Spatial object tracking data:
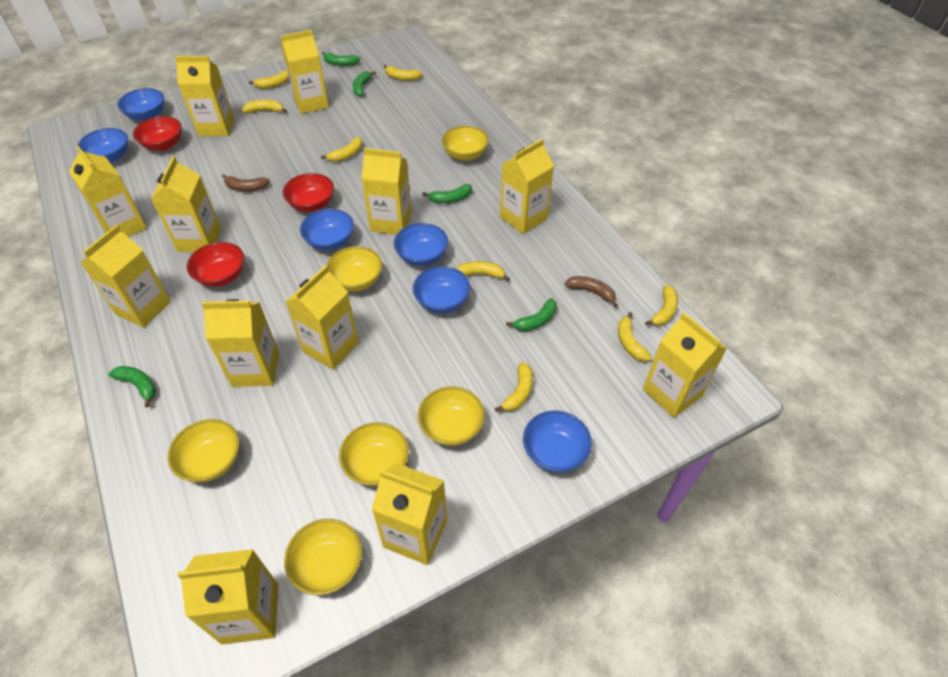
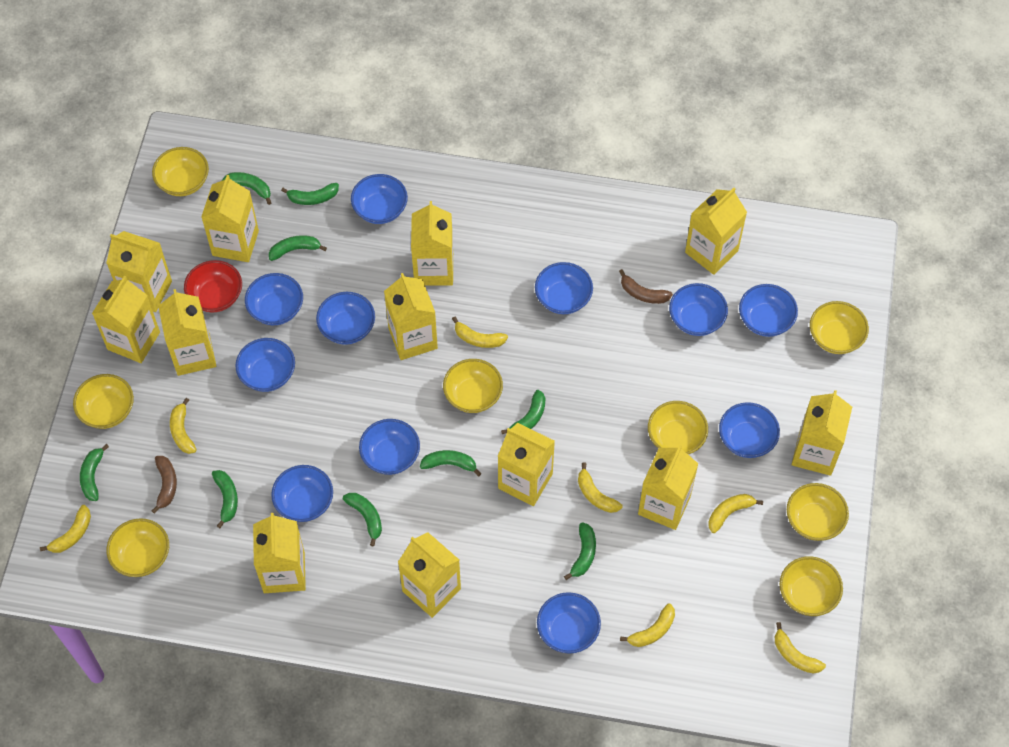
blue bowl: 6 -> 11
green banana: 5 -> 9
red bowl: 3 -> 1
yellow banana: 8 -> 7
yellow bowl: 6 -> 8

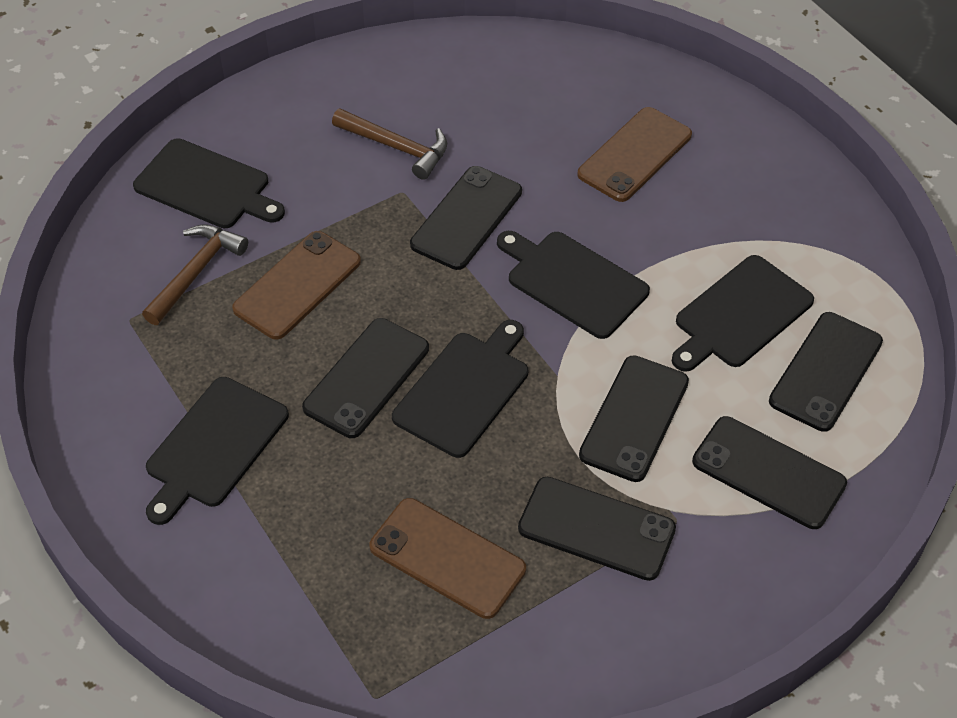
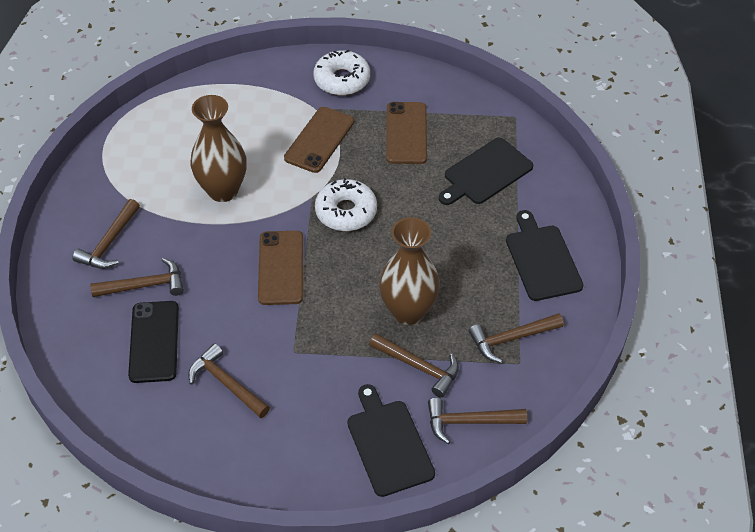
black cutting board: 5 -> 3
black phone: 6 -> 1
brown hammer: 2 -> 6
brown vase: 0 -> 2
white donut: 0 -> 2

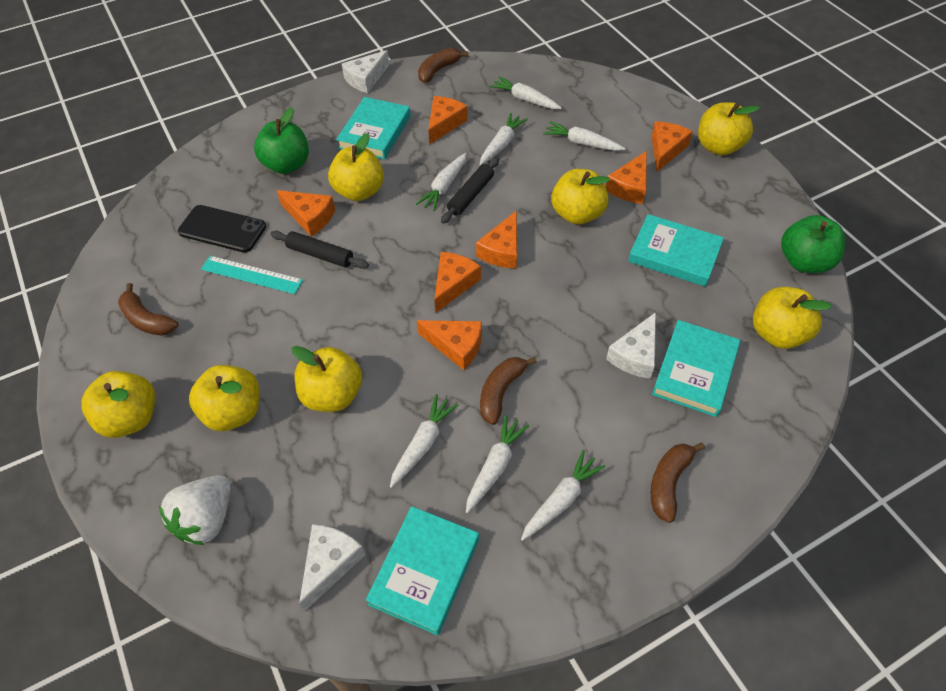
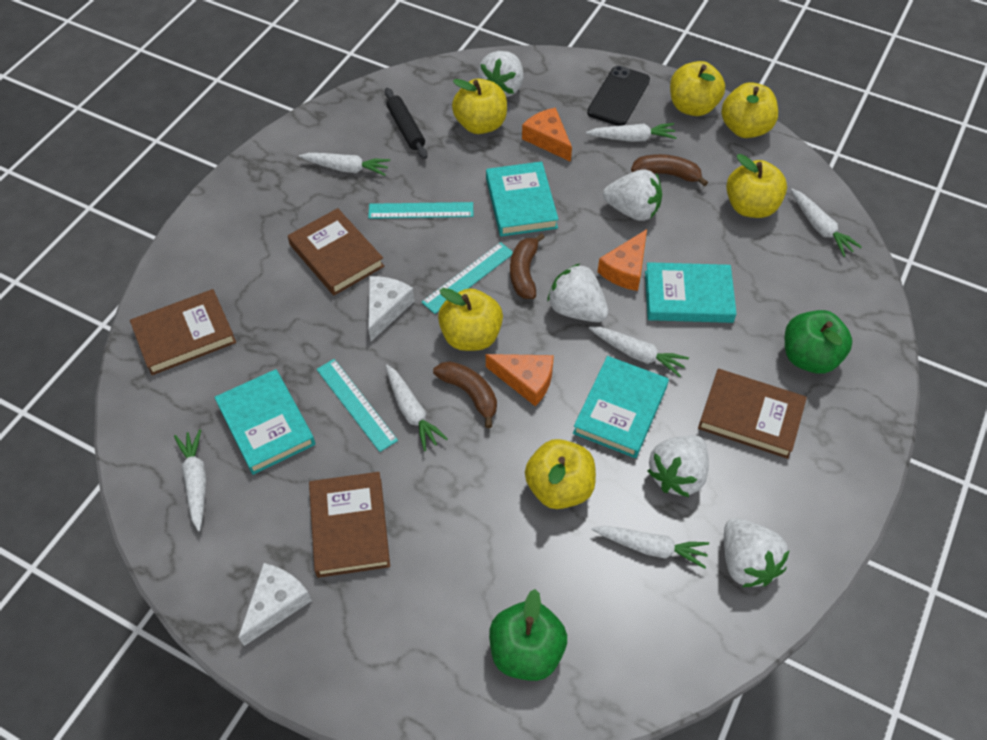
black rolling pin: 2 -> 1
brown banana: 4 -> 3
brown book: 0 -> 4
orange cheese: 7 -> 3
turquoise ruler: 1 -> 3
white cheese: 3 -> 2
white strawberry: 1 -> 5
yellow apple: 7 -> 6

WHAT TO WORK ON: The answer must be an exact copy of the lines from the one that holds "white donut: 0 -> 2" through the end of the data, both included, with no pictures.

EXERCISE SOLUTION:
white donut: 0 -> 2

black rolling pin: 2 -> 1
brown banana: 4 -> 3
brown book: 0 -> 4
orange cheese: 7 -> 3
turquoise ruler: 1 -> 3
white cheese: 3 -> 2
white strawberry: 1 -> 5
yellow apple: 7 -> 6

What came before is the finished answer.